_ACTIVITY_
Locate the line that contains "(247, 346) = (376, 314): turquoise" in the entries below, then repeat it and every following line through the line that contains "(593, 254) = (672, 169): none", exactly, and no others.

_RECORD SET_
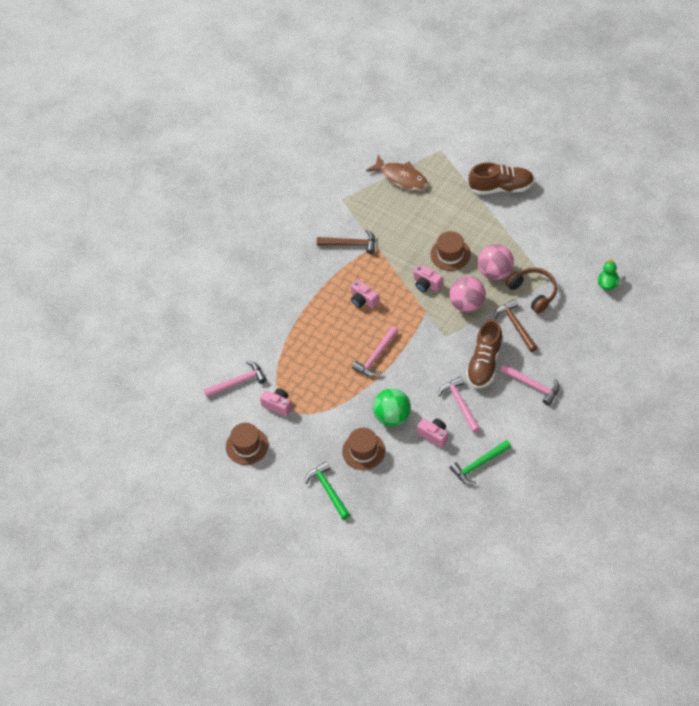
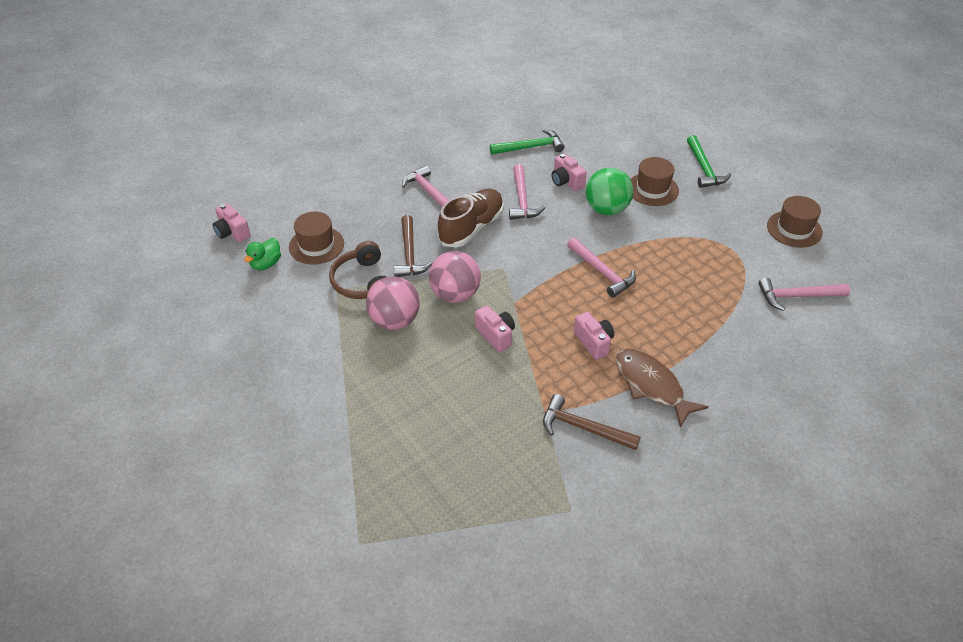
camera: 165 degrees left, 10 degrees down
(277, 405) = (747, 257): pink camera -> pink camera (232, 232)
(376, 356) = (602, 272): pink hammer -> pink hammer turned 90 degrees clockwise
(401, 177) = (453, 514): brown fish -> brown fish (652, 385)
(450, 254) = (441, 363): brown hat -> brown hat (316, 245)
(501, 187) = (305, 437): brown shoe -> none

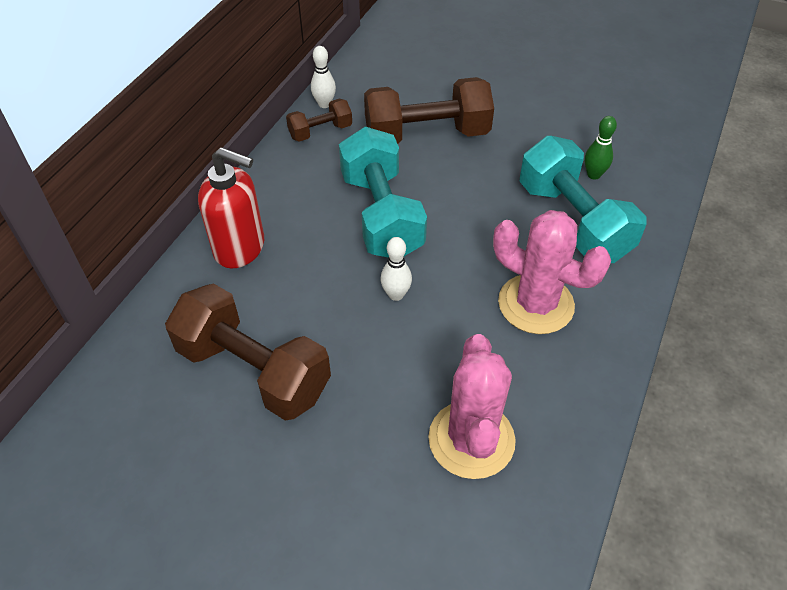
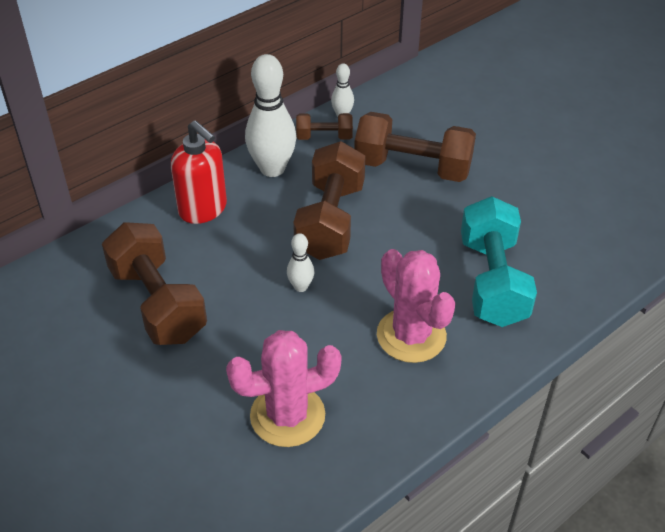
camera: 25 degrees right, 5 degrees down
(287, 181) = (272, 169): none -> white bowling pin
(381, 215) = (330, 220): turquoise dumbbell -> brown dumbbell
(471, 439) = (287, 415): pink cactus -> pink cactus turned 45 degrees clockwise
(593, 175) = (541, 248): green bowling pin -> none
==
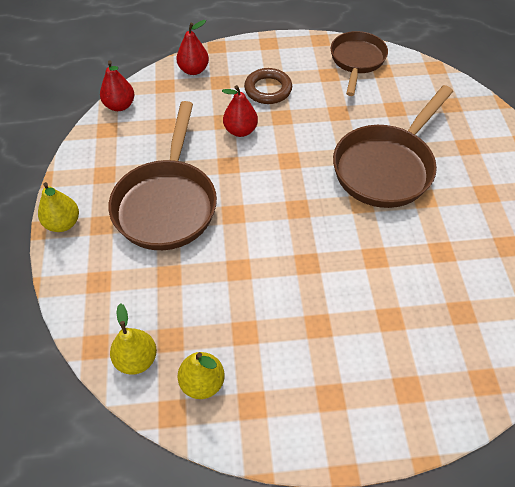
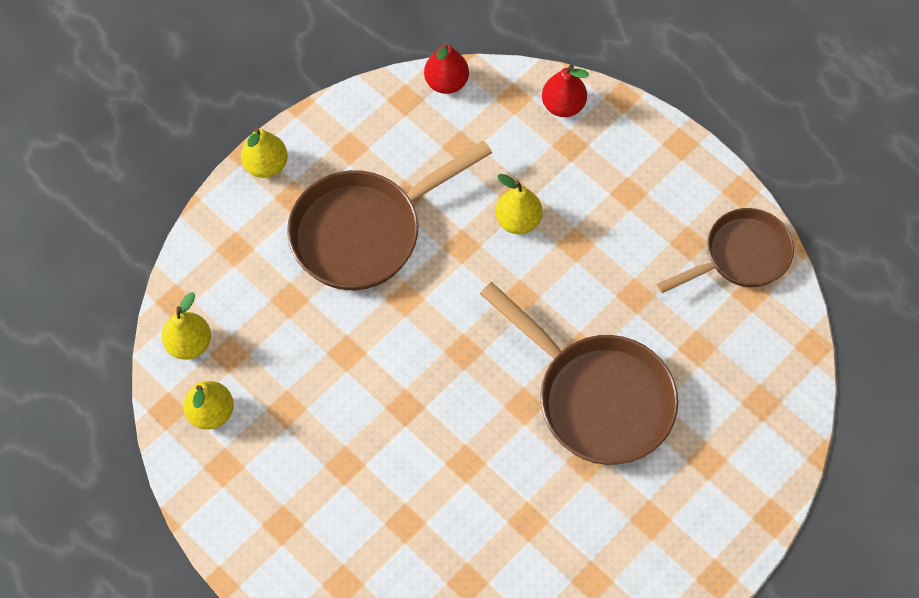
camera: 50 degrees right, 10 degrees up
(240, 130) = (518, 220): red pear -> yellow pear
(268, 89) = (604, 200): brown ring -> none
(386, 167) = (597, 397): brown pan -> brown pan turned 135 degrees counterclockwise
---
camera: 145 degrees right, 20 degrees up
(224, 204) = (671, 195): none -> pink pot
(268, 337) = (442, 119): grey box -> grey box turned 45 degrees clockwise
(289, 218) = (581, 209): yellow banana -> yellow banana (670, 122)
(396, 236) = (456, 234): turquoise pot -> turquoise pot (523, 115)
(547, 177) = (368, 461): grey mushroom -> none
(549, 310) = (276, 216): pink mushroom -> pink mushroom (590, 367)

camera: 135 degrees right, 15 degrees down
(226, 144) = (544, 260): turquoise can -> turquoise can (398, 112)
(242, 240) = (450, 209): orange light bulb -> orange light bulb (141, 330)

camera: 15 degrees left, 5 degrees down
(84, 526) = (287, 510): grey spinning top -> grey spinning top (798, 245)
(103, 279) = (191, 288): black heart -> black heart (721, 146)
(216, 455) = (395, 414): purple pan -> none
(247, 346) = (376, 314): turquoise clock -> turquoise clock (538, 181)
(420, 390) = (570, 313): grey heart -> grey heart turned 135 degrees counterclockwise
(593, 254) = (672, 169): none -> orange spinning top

_RESULT FOR THIS EXERCISE_
(247, 346) = (376, 314): turquoise clock -> turquoise clock (538, 181)
(420, 390) = (570, 313): grey heart -> grey heart turned 135 degrees counterclockwise
(593, 254) = (672, 169): none -> orange spinning top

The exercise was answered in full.